[WHAT YOU HAVE TO DO]
How many lines of the data include the string "none"? State that number alone.

(Records from a collection)

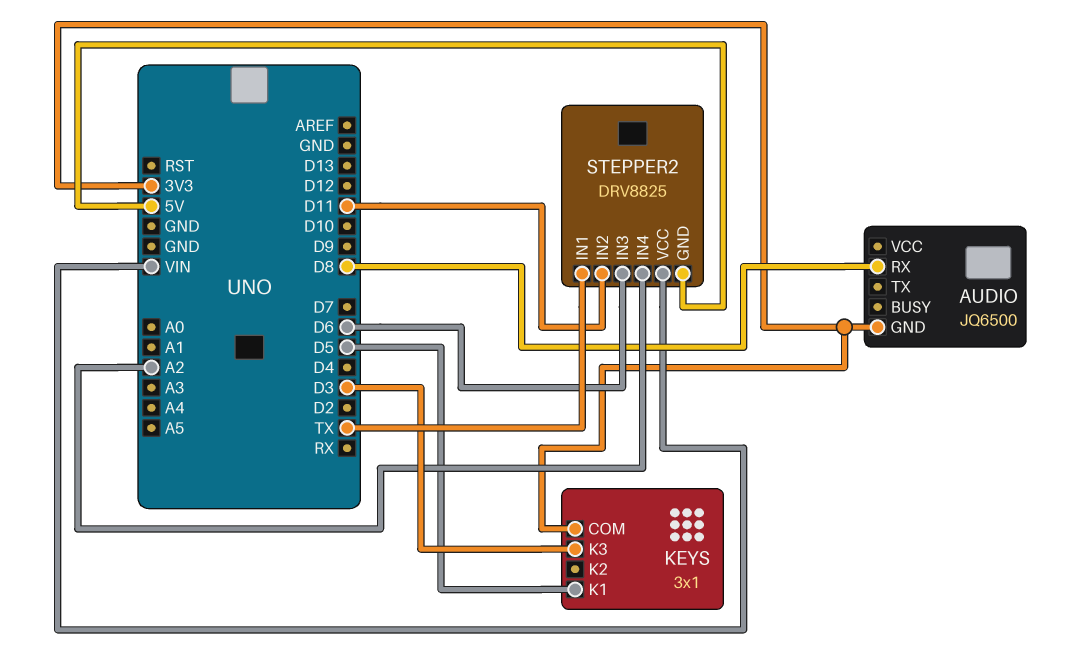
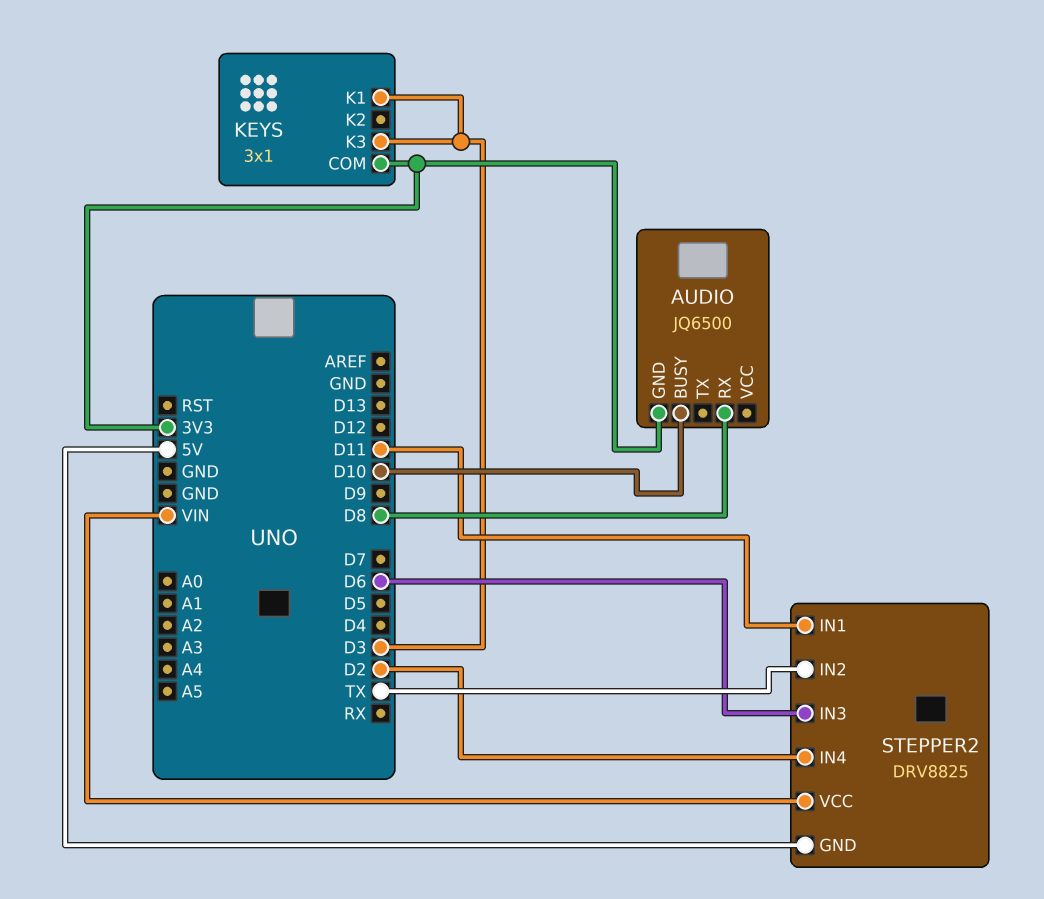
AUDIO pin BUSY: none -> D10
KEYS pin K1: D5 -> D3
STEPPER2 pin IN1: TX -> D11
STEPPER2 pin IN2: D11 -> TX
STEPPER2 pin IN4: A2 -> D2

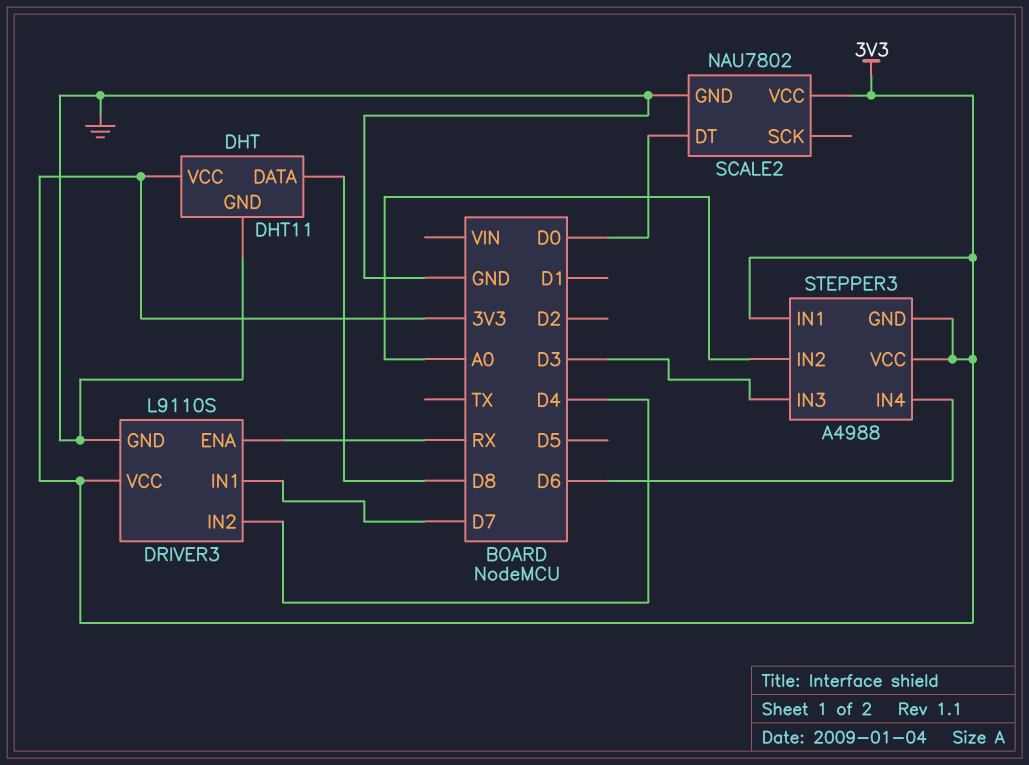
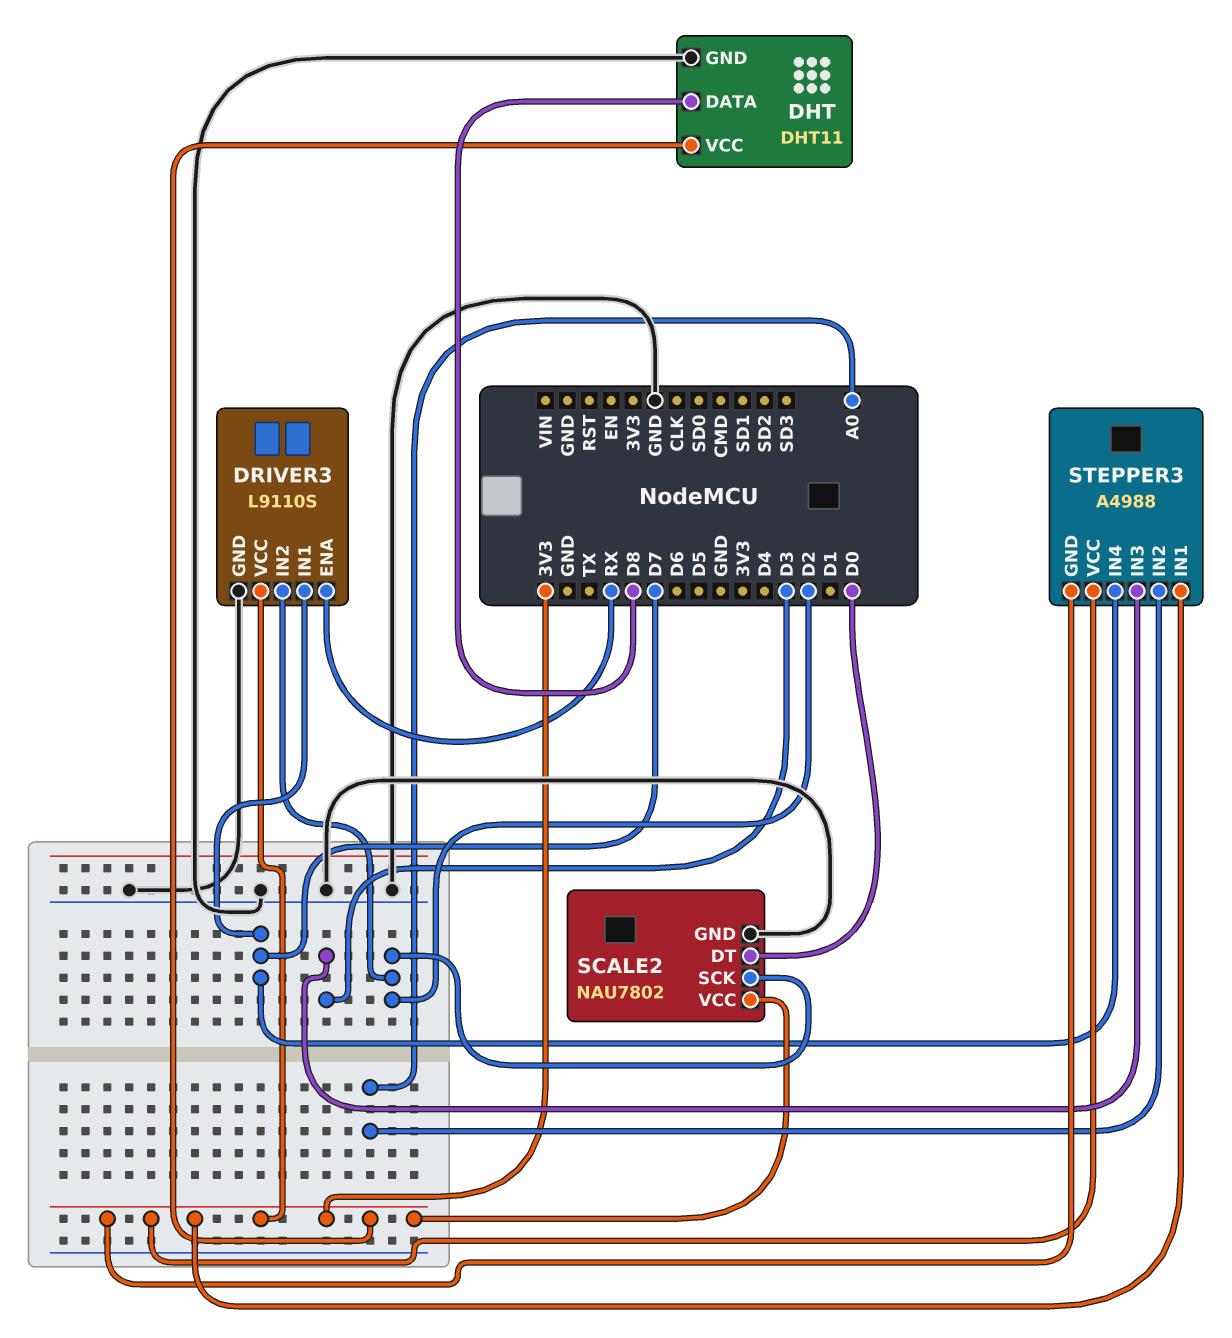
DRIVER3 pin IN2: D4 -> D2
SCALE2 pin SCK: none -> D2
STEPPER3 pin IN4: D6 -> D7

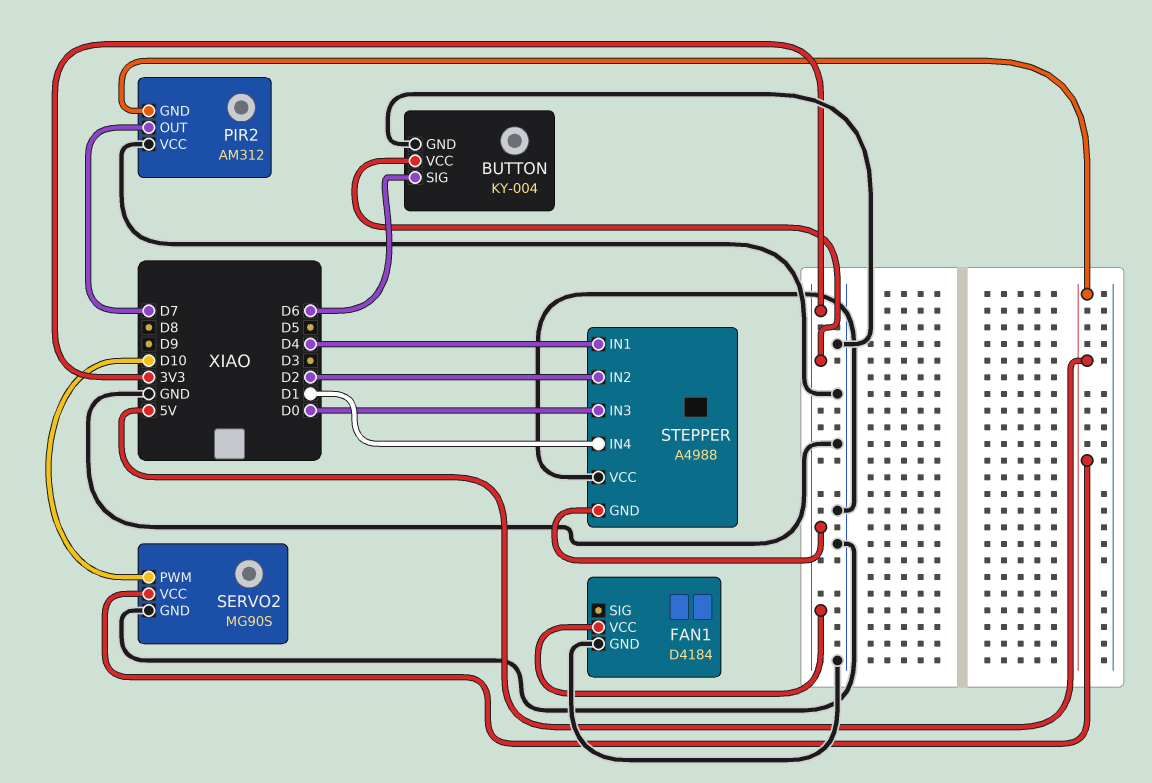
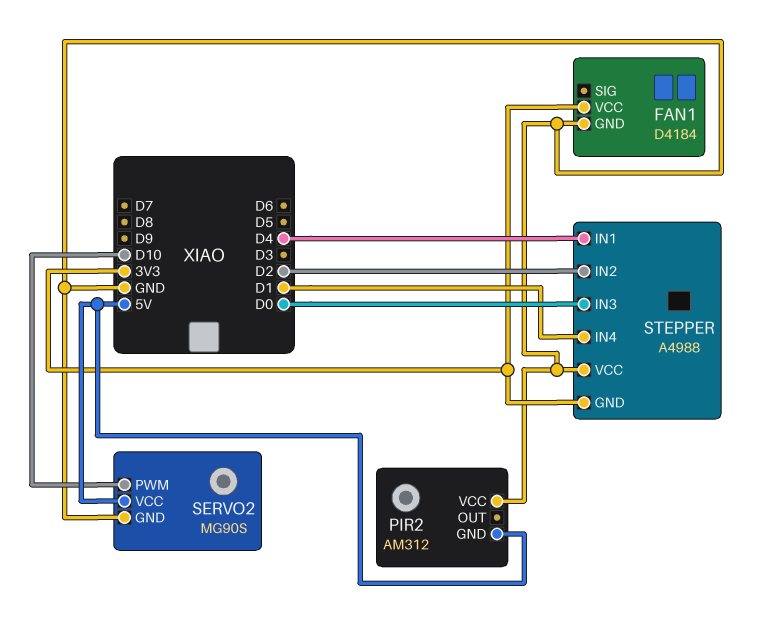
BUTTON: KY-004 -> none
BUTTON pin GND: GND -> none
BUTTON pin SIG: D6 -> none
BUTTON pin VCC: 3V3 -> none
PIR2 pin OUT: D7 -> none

[OUTPUT]
7